WHAT IS BEING ASKED:
From the records below, print exactly the lines starting at the one containing "RTC pin SQW: D5 -> A3" and ending at the one containing "KEYS pin K1: SCL -> 12", ends included, and nothing else.

Before-and-after change data:
:::

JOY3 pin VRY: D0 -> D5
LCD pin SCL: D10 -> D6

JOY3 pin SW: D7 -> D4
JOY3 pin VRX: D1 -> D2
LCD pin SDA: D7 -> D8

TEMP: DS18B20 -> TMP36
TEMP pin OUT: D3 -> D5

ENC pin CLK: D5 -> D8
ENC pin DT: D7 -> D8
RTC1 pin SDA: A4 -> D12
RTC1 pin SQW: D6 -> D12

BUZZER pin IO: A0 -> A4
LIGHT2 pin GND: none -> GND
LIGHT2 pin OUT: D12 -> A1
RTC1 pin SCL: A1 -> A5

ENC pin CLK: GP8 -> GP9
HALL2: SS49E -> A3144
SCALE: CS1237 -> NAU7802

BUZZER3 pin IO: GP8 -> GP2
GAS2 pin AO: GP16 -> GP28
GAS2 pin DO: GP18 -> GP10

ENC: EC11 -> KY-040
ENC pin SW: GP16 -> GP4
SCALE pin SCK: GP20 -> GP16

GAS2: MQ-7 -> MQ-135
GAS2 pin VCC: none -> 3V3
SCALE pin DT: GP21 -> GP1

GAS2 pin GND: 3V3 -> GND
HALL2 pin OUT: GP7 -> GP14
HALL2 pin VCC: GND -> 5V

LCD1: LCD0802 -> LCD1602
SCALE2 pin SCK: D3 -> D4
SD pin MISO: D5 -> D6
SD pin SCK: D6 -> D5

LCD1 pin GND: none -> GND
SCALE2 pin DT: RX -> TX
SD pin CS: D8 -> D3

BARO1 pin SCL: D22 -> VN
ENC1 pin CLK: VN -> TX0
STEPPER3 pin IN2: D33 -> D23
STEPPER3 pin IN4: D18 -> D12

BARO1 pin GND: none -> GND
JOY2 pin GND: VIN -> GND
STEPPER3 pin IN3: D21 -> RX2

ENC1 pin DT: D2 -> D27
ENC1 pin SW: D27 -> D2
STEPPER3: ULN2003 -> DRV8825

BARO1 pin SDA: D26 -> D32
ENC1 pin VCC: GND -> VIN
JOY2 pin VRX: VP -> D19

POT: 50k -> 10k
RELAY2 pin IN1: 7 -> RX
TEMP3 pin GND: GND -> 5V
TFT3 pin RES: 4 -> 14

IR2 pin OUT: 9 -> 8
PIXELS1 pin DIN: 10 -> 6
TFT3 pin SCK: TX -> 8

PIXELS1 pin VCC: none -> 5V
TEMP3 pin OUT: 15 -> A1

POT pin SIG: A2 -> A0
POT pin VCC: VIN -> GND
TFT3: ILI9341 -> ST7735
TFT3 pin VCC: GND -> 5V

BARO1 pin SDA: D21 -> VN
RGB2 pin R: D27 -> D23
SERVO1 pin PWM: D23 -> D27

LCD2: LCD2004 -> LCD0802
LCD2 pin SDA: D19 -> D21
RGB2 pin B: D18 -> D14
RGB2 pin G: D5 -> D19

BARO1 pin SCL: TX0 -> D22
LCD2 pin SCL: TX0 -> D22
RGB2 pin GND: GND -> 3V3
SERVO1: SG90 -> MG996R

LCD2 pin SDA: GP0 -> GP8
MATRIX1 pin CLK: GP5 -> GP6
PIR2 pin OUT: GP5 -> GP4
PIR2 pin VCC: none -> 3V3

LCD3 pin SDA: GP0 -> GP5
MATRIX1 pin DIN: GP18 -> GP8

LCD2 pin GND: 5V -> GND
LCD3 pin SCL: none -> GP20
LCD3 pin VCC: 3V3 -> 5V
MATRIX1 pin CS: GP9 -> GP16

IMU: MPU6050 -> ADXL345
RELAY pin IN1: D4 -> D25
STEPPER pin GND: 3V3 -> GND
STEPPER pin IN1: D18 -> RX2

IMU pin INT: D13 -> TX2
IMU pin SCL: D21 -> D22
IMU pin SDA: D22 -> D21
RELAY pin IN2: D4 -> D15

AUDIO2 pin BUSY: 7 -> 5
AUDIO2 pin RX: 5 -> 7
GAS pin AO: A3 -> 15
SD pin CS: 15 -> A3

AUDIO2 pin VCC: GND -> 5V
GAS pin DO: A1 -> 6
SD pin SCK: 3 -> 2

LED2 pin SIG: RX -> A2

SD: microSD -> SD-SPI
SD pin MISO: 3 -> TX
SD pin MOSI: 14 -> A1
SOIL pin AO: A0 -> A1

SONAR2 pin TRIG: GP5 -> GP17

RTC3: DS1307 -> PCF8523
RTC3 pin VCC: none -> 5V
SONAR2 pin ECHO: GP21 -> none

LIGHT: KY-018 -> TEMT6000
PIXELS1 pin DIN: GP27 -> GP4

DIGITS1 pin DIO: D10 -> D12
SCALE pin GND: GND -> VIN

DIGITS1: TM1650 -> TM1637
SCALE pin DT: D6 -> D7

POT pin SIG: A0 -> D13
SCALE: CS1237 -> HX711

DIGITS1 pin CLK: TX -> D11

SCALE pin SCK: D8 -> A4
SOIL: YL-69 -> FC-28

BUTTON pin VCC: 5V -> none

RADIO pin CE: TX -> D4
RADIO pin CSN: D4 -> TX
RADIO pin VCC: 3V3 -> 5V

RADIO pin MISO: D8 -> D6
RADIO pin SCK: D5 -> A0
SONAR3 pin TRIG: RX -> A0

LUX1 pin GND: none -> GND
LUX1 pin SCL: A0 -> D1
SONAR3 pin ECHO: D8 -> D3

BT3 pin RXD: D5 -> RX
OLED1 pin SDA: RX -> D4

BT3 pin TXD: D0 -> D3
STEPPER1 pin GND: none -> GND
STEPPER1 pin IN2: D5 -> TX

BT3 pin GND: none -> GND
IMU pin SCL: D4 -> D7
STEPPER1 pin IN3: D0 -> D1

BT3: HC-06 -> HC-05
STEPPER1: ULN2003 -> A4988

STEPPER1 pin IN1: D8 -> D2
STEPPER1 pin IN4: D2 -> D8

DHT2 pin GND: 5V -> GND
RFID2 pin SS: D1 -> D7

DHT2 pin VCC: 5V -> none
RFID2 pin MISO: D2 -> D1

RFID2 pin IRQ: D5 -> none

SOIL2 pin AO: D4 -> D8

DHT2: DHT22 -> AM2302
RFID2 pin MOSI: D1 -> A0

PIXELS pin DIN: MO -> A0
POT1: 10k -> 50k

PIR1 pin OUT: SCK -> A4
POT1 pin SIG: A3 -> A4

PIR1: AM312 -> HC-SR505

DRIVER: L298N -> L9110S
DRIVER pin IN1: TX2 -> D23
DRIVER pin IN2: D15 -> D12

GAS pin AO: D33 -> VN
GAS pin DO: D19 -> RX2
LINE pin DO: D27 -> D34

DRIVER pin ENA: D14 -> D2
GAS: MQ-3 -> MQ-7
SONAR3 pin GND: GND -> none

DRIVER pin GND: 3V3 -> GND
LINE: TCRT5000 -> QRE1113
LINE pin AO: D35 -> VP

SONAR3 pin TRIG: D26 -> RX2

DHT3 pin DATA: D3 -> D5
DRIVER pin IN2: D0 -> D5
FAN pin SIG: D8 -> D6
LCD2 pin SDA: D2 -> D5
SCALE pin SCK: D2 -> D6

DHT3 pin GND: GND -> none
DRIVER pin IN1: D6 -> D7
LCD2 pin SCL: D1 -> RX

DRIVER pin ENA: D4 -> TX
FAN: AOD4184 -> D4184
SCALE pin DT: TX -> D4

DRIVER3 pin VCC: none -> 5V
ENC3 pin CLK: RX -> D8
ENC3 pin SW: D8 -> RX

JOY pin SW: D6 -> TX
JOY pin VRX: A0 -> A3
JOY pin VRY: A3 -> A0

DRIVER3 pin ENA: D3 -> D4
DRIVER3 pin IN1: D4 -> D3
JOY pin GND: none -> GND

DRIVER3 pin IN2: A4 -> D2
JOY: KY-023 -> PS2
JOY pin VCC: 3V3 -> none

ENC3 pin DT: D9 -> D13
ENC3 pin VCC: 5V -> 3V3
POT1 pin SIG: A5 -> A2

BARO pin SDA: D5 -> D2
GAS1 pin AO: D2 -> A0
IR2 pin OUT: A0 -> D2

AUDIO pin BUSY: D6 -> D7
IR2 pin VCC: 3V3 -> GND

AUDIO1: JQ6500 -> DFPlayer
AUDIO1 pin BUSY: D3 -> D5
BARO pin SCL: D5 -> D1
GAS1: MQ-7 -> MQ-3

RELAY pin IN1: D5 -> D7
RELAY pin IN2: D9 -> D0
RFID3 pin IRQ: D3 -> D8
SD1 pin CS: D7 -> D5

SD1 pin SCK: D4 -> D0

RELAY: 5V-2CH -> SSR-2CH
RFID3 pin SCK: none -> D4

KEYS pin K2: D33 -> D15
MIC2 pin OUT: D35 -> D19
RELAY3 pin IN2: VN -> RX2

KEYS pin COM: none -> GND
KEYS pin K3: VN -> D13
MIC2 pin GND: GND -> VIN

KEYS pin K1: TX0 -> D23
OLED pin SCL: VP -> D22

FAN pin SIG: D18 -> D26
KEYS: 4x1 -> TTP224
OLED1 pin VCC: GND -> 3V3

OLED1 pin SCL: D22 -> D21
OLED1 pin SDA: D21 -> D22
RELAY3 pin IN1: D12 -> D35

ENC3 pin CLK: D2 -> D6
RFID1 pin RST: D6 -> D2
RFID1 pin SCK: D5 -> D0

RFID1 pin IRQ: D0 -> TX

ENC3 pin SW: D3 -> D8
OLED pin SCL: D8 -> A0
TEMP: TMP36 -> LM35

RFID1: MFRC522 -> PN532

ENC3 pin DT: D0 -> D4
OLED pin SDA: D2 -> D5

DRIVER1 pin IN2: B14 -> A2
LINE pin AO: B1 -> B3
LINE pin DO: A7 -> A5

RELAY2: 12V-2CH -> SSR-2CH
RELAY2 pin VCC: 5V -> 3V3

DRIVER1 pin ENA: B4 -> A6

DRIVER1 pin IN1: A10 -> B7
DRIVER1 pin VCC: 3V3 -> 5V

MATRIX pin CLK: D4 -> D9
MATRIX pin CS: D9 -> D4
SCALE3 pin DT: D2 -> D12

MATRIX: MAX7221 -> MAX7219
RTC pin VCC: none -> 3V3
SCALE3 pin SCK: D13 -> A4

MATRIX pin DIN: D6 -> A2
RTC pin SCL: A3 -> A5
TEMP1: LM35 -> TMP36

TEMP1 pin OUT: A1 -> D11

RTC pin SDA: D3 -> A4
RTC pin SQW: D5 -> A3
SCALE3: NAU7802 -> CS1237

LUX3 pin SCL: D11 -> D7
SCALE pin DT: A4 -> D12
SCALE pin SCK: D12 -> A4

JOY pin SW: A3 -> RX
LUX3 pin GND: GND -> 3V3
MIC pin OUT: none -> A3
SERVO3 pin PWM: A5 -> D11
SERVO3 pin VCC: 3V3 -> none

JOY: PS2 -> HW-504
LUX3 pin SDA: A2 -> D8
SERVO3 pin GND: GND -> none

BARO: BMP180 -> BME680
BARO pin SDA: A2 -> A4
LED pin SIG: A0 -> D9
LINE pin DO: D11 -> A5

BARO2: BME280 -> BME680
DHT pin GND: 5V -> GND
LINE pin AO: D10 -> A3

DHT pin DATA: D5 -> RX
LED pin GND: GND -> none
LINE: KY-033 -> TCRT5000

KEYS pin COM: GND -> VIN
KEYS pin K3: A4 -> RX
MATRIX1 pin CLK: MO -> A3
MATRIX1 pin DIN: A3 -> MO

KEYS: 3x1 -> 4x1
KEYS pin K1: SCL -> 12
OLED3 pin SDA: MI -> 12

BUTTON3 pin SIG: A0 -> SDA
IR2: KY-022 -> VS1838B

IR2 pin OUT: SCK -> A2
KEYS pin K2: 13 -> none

:::

WRITTEN RESPONSE:
RTC pin SQW: D5 -> A3
SCALE3: NAU7802 -> CS1237

LUX3 pin SCL: D11 -> D7
SCALE pin DT: A4 -> D12
SCALE pin SCK: D12 -> A4

JOY pin SW: A3 -> RX
LUX3 pin GND: GND -> 3V3
MIC pin OUT: none -> A3
SERVO3 pin PWM: A5 -> D11
SERVO3 pin VCC: 3V3 -> none

JOY: PS2 -> HW-504
LUX3 pin SDA: A2 -> D8
SERVO3 pin GND: GND -> none

BARO: BMP180 -> BME680
BARO pin SDA: A2 -> A4
LED pin SIG: A0 -> D9
LINE pin DO: D11 -> A5

BARO2: BME280 -> BME680
DHT pin GND: 5V -> GND
LINE pin AO: D10 -> A3

DHT pin DATA: D5 -> RX
LED pin GND: GND -> none
LINE: KY-033 -> TCRT5000

KEYS pin COM: GND -> VIN
KEYS pin K3: A4 -> RX
MATRIX1 pin CLK: MO -> A3
MATRIX1 pin DIN: A3 -> MO

KEYS: 3x1 -> 4x1
KEYS pin K1: SCL -> 12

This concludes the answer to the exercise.